■ EXERCISE
In the records below, pick out all lines containing the word "none".

■ DATA FOR THIS TASK
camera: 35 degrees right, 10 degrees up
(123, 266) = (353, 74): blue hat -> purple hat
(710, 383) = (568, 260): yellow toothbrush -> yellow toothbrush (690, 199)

---

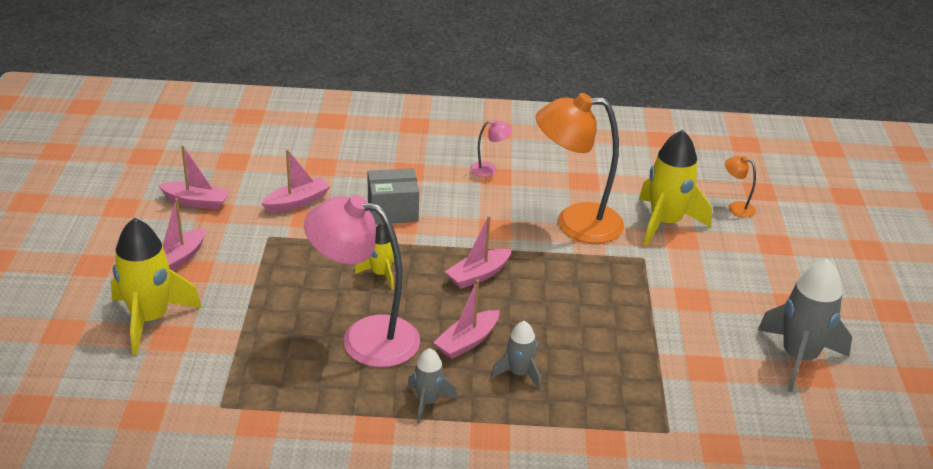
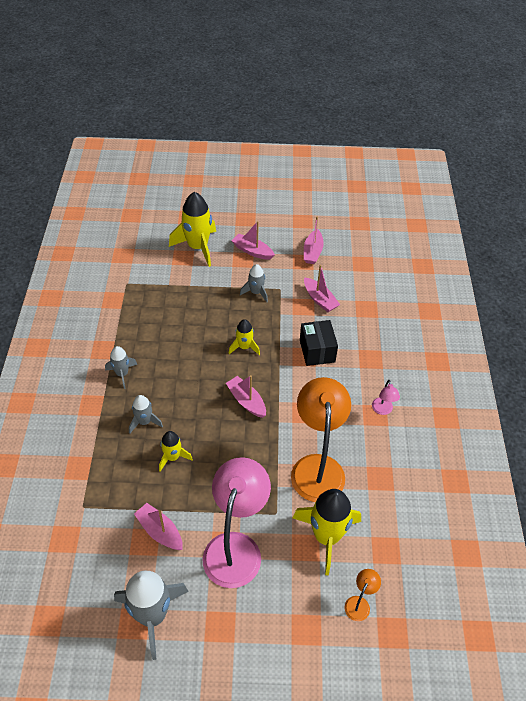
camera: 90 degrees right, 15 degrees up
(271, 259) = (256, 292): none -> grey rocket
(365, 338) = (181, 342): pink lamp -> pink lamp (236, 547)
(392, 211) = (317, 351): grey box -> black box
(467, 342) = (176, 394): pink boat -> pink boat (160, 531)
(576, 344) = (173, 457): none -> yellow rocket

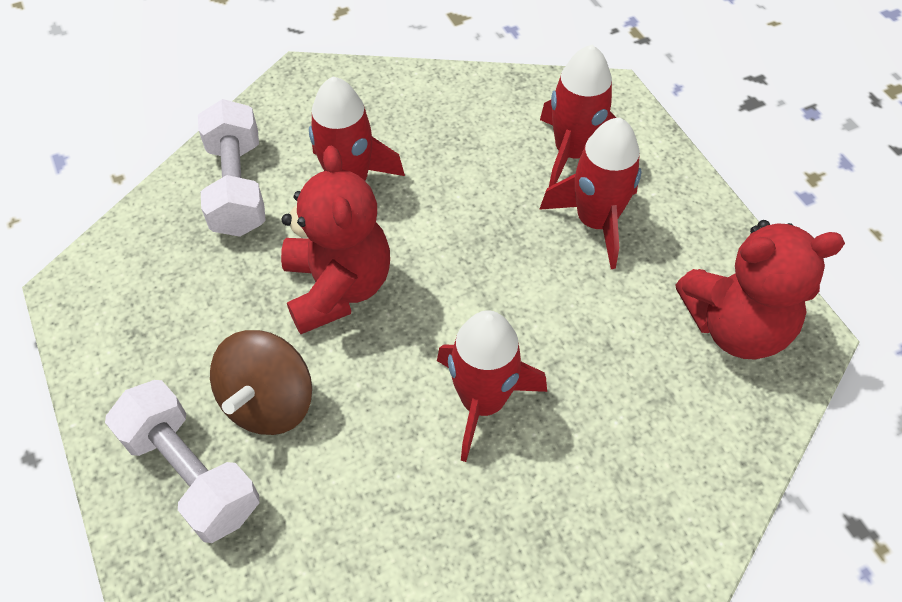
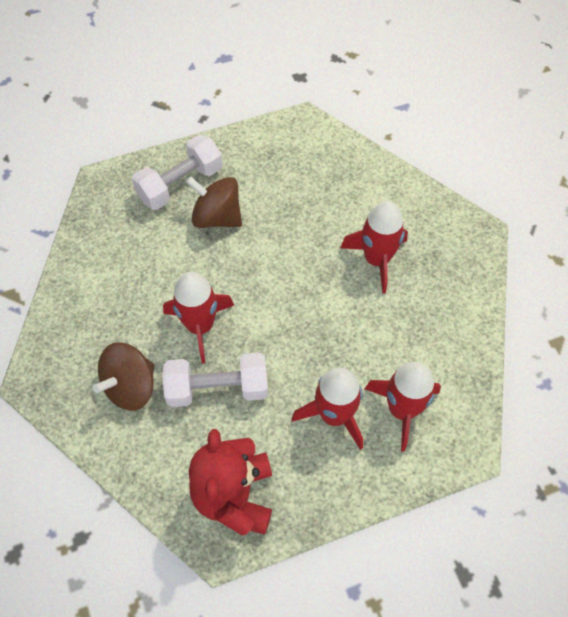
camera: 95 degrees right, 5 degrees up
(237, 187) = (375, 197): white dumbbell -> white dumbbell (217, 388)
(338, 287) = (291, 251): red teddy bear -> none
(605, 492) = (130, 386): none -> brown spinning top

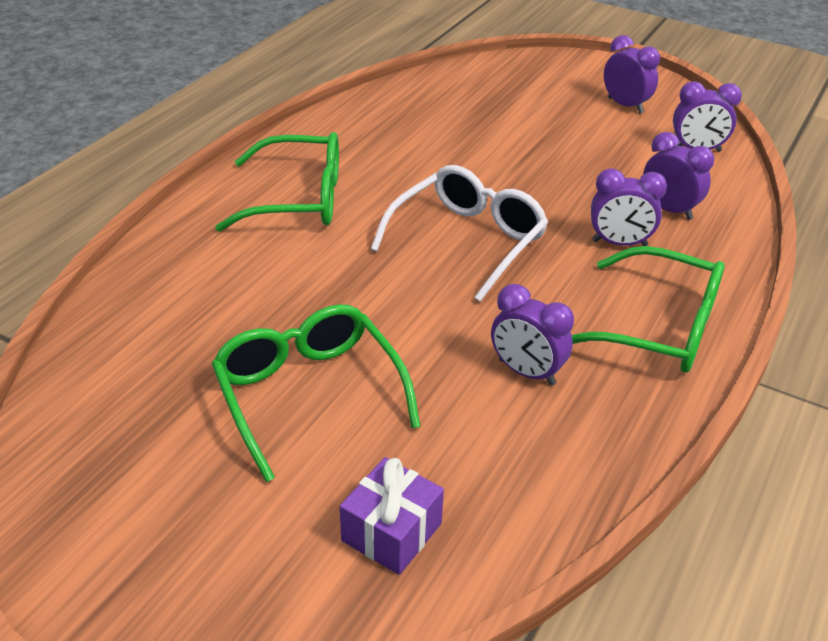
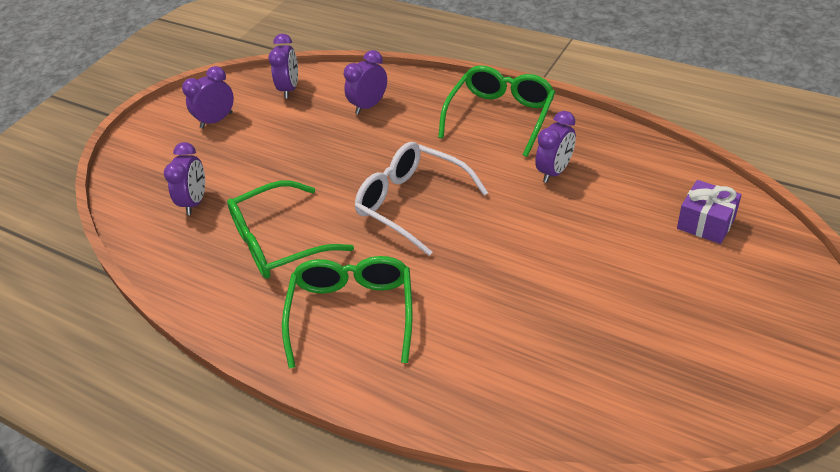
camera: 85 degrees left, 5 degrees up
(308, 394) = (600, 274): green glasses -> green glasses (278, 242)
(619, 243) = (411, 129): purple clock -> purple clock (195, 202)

■ RESPONSE TO THE EXERCISE
(271, 259) = (256, 292): none -> grey rocket
(576, 344) = (173, 457): none -> yellow rocket
(338, 287) = (291, 251): red teddy bear -> none
(605, 492) = (130, 386): none -> brown spinning top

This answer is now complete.